• _Work to complete_
Select every line of the rows that contains the string "kern", matching case exactly.
>> start Material
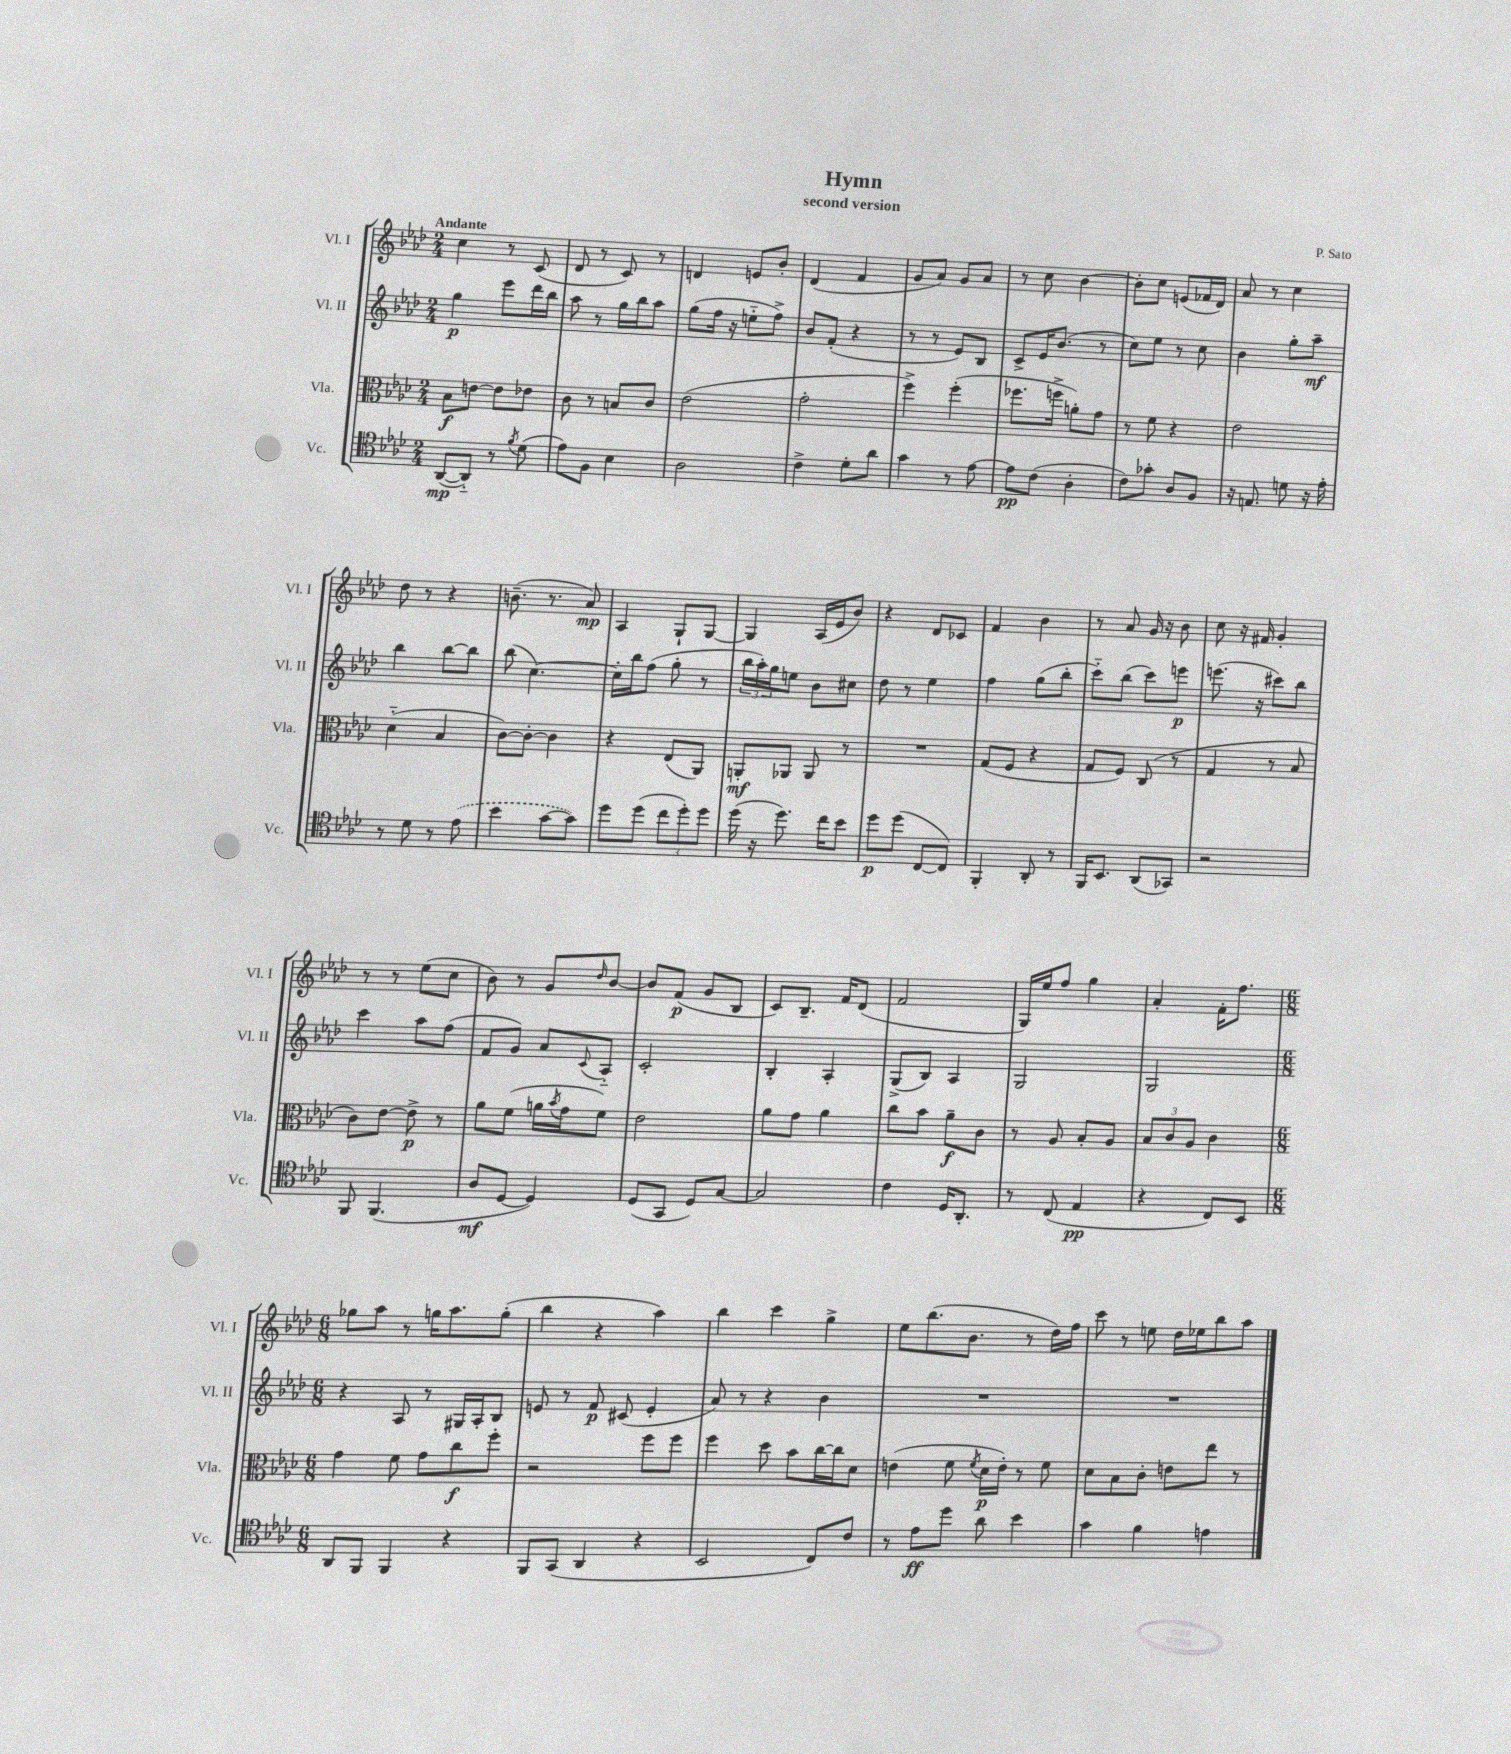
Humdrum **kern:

**kern	**dynam	**kern	**dynam	**kern	**dynam	**kern	**dynam
*part4	*part4	*part3	*part3	*part2	*part2	*part1	*part1
*staff4	*staff4	*staff3	*staff3	*staff2	*staff2	*staff1	*staff1
*I"Vc.	*	*I"Vla.	*	*I"Vl. II	*	*I"Vl. I	*
*I'Vc.	*	*I'Vla.	*	*I'Vl. II	*	*I'Vl. I	*
*clefC4	*	*clefC3	*	*clefG2	*	*clefG2	*
*k[b-e-a-d-]	*	*k[b-e-a-d-]	*	*k[b-e-a-d-]	*	*k[b-e-a-d-]	*
*M2/4	*	*M2/4	*	*M2/4	*	*M2/4	*
=1	=1	=1	=1	=1	=1	=1	=1
!	!	!	!	!	!	!LO:TX:a:B:t=Andante	!
([8AA-/L	mp	8B-\L	f	4gg\	p	4cc\	.
8AA-/J])	.	[8en\J	.	.	.	.	.
8r	.	8e\L]	.	8eee-\L	.	8r	.
8qf/	.	.	.	.	.	.	.
(8d-\	.	8e-X\J	.	16ddd-\L	.	(8c/	.
.	.	.	.	16bb-\JJ	.	.	.
=2	=2	=2	=2	=2	=2	=2	=2
8e-\L)	.	8c\	.	8aa-\	.	8d-/	.
8F\J	.	8r	.	8r	.	8r	.
4B-\	.	8Bn/L	.	16gg\LL	.	8c/)	.
.	.	.	.	16bb-\J	.	.	.
.	.	8c/J	.	8aa-\J	.	8r	.
=3	=3	=3	=3	=3	=3	=3	=3
2A-\	.	(2e-\	.	(8gg\L	.	4dn/	.
.	.	.	.	16ff\Jk	.	.	.
.	.	.	.	16r	.	.	.
.	.	.	.	8een\L	.	8en/L	.
.	.	.	.	8ff^\J)	.	8b-'/J	.
=4	=4	=4	=4	=4	=4	=4	=4
4c^\	.	2g'\	.	8b-/L	.	(4d-/	.
.	.	.	.	(8f'/J	.	.	.
8d-'\L	.	.	.	4r	.	4f/	.
8a-\J	.	.	.	.	.	.	.
=5	=5	=5	=5	=5	=5	=5	=5
4g\	.	4ff^\)	.	8r	.	8g/L	.
.	.	.	.	8r	.	8a-/J)	.
8r	.	(4ff'\	.	8e-/L)	.	8g/L	.
[8e-\	.	.	.	8B-/J	.	8a-/J	.
=6	=6	=6	=6	=6	=6	=6	=6
8e-\L]	pp	8.ff-X\L	.	8c^/L	.	8r	.
(8c\J	.	.	.	16e-/K	.	8cc\	.
.	.	16ffn^\Jk	.	(8.b-/J	.	.	.
4A-'\	.	8an'\L)	.	.	.	[4b-\	.
.	.	8g\J	.	8r	.	.	.
=7	=7	=7	=7	=7	=7	=7	=7
8c\L)	.	8r	.	8cc\L)	.	8b-'\L]	.
8g-X'\J	.	8f\	.	8ee-\J	.	8cc\J	.
8A-/L	.	4r	.	8r	.	(8en/L	.
8F/J	.	.	.	8cc\	.	16f-X/L	.
.	.	.	.	.	.	16d-/JJ)	.
=8	=8	=8	=8	=8	=8	=8	=8
16r	.	2e-\	.	4b-\	.	8a-/	.
8.En/	.	.	.	.	.	.	.
.	.	.	.	.	.	8r	.
8dn\	.	.	.	8gg'\L	.	4cc\	.
16r	.	.	.	8aa-~\J	mf	.	.
16e-'\	.	.	.	.	.	.	.
!!LO:LB:g=z
=9	=9	=9	=9	=9	=9	=9	=9
8r	.	(4d-\	.	4bb-\	.	8dd-\	.
8d-\	.	.	.	.	.	8r	.
8r	.	4B-/	.	[8bb-\L	.	4r	.
(8e-\	.	.	.	8bb-\J]	.	.	.
=10	=10	=10	=10	=10	=10	=10	=10
4b-\	.	[8c\L)	.	(8bb-\	.	(8.bn~\	.
.	.	8c'\J_	.	[4.cc\)	.	.	.
.	.	.	.	.	.	8.r	.
[8g\L	.	4c\]	.	.	.	.	.
8g\J])	.	.	.	.	.	8a-/)	mp
=11	=11	=11	=11	=11	=11	=11	=11
8dd-\L	.	4r	.	16cc'\LL]	.	4A-/	.
.	.	.	.	16bb-\J	.	.	.
(8dd-\J	.	.	.	(8ff\J	.	.	.
12cc\L	.	(8E-/L	.	8gg'\	.	8G`/L	.
12dd-'\)	.	.	.	.	.	.	.
.	.	8AA-/J)	.	8r	.	[8G/J	.
12dd-\J	.	.	.	.	.	.	.
=12	=12	=12	=12	=12	=12	=12	=12
(16dd-\	.	8AAn'/L	mf	24bb-\LL	.	4G/]	.
.	.	.	.	24aa-'\)	.	.	.
16r	.	.	.	.	.	.	.
.	.	.	.	24gg\J	.	.	.
8.dd-\)	.	8AA-X/J	.	8een\J	.	.	.
.	.	8AA-/	.	8b-\L	.	(16A-/LL	.
16cc\KL	.	.	.	.	.	16e-/J	.
8b-\J	.	8r	.	8cc#X\J	.	8b-/J)	.
=13	=13	=13	=13	=13	=13	=13	=13
8dd-\L	p	2r	.	8dd-\	.	4r	.
(8dd-\J	.	.	.	8r	.	.	.
[8C/L	.	.	.	4ee-\	.	8d-/L	.
8C/J])	.	.	.	.	.	8c-X/J	.
=14	=14	=14	=14	=14	=14	=14	=14
4FF'/	.	(8G/L	.	4ff\	.	4f/	.
.	.	8F/J	.	.	.	.	.
8AA-'/	.	4r	.	(8gg\L	.	4b-\	.
8r	.	.	.	8bb-'\J	.	.	.
=15	=15	=15	=15	=15	=15	=15	=15
16FF/KL	.	8G/L	.	8ccc\L)	.	8r	.
8.BB-/J	.	.	.	.	.	.	.
.	.	8F/J)	.	(8bb-\J	.	8a-/	.
(8AA-/L	.	(8C/	.	8ccc\L)	.	16g/	.
.	.	.	.	.	.	16r	.
8GG-X/J)	.	8r	.	8eeen\J	p	8b-\	.
=16	=16	=16	=16	=16	=16	=16	=16
2r	.	4G/	.	(8.eeen\	.	8cc\	.
.	.	.	.	.	.	16r	.
.	.	.	.	16r	.	16f#X/	.
.	.	8r	.	8ccc#X\L)	.	4g'/	.
.	.	8B-/	.	8bb-\J	.	.	.
!!LO:LB:g=z
=17	=17	=17	=17	=17	=17	=17	=17
8FF/	.	8c\L)	.	4ccc\	.	8r	.
(4.FF/	.	[8e-\J	.	.	.	8r	.
.	.	8e-^\]	p	8aa-\L	.	(8ee-\L	.
.	.	8r	.	(8ff\J	.	8cc\J	.
=18	=18	=18	=18	=18	=18	=18	=18
8A-/L	mf	8a-\L	.	8f/L	.	8b-\)	.
[8D-/J	.	(8f\J	.	8g/J)	.	8r	.
4D-/])	.	16an\LL	.	8a-/L	.	8g/L	.
.	.	8qb-/	.	.	.	.	.
.	.	16g\J	.	.	.	.	.
.	.	.	.	8qqc/	.	16qqdd-/	.
.	.	8f\J)	.	8A-/J	.	[8b-/J	.
=19	=19	=19	=19	=19	=19	=19	=19
(8D-/L	.	2e-\	.	2c'/	.	8b-/L]	.
8GG/J	.	.	.	.	.	(8f/J	p
8D-/L)	.	.	.	.	.	8g/L	.
[8G/J	.	.	.	.	.	8B-/J	.
=20	=20	=20	=20	=20	=20	=20	=20
2G/]	.	8a-\L	.	4B-'/	.	8c/L)	.
.	.	8g\J	.	.	.	8.B-~/J	.
.	.	4a-\	.	4A-'/	.	.	.
.	.	.	.	.	.	16f/KL	.
.	.	.	.	.	.	(8d-/J	.
=21	=21	=21	=21	=21	=21	=21	=21
4c\	.	8cc\L	.	(8G^/L	.	2f/	.
.	.	8b-\J	.	8B-/J)	.	.	.
16D-/KL	.	8a-~\L	f	4A-/	.	.	.
8.AA-'/J	.	.	.	.	.	.	.
.	.	8c\J	.	.	.	.	.
=22	=22	=22	=22	=22	=22	=22	=22
8r	.	8r	.	2G/	.	16G/LL)	.
.	.	.	.	.	.	16ee-/J	.
(8C/	.	8A-/	.	.	.	8ff/J	.
4E-/	pp	8B-'/L	.	.	.	4gg\	.
.	.	8A-/J	.	.	.	.	.
=23	=23	=23	=23	=23	=23	=23	=23
4r	.	12B-/L	.	2G/	.	4a-'/	.
.	.	12c/	.	.	.	.	.
.	.	12A-/J	.	.	.	.	.
8C/L)	.	4c\	.	.	.	16f'\KL	.
.	.	.	.	.	.	8.ff\J	.
8BB-/J	.	.	.	.	.	.	.
!!LO:LB:g=z
=24	=24	=24	=24	=24	=24	=24	=24
*M6/8	*	*M6/8	*	*M6/8	*	*M6/8	*
8AA-/L	.	4g\	.	4r	.	8gg-X\L	.
8FF/J	.	.	.	.	.	8aa-\J	.
4FF/	.	8f\	.	8A-/	.	8r	.
.	.	8g\L	.	8r	.	16ggn\KL	.
.	.	.	.	.	.	8.aa-\	.
4r	.	8cc\	f	16G#X/LL	.	.	.
.	.	.	.	16A-'/J	.	.	.
.	.	8ff'\J	.	8B-/J	.	(8gg'\J	.
=25	=25	=25	=25	=25	=25	=25	=25
8FF/L	.	2r	.	8en/	.	4bb-\	.
(8GG/J	.	.	.	8r	.	.	.
4AA-/	.	.	.	8f/	p	4r	.
.	.	.	.	(8c#X/	.	.	.
4r	.	8ff\L	.	4e'/	.	4aa-\)	.
.	.	8ff\J	.	.	.	.	.
=26	=26	=26	=26	=26	=26	=26	=26
2BB-/	.	4ff\	.	8a-/)	.	4bb-\	.
.	.	.	.	8r	.	.	.
.	.	8dd-\	.	4r	.	4ccc\	.
.	.	8b-\L	.	.	.	.	.
8C/L)	.	[16cc\L	.	4b-\	.	4gg^\	.
.	.	16cc\J]	.	.	.	.	.
8c/J	.	8d-\J	.	.	.	.	.
=27	=27	=27	=27	=27	=27	=27	=27
8r	.	(4en\	.	2.r	.	8ee-\L	.
8e-\L	ff	.	.	.	.	(8.bb-\	.
8dd-\J	.	8f\	.	.	.	.	.
.	.	.	.	.	.	8.b-\J	.
.	.	8qf/	.	.	.	.	.
8a-\	.	16d-\LL	p	.	.	.	.
.	.	16e'\JJ)	.	.	.	.	.
4b-\	.	8r	.	.	.	8r	.
.	.	8f\	.	.	.	16dd-\LL)	.
.	.	.	.	.	.	16ff\JJ	.
=28	=28	=28	=28	=28	=28	=28	=28
4g\	.	8d-\L	.	2.r	.	8ccc\	.
.	.	8B-\	.	.	.	8r	.
4f\	.	8c'\J	.	.	.	8een\	.
.	.	8en\L	.	.	.	16dd-\LL	.
.	.	.	.	.	.	16ee-X\J	.
4en\	.	8ee-\J	.	.	.	8bb-\	.
.	.	8r	.	.	.	8aa-\J	.
==	==	==	==	==	==	==	==
*-	*-	*-	*-	*-	*-	*-	*-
>> end Material
• _Written solution_
Humdrum **kern:
**kern	**dynam	**kern	**dynam	**kern	**dynam	**kern	**dynam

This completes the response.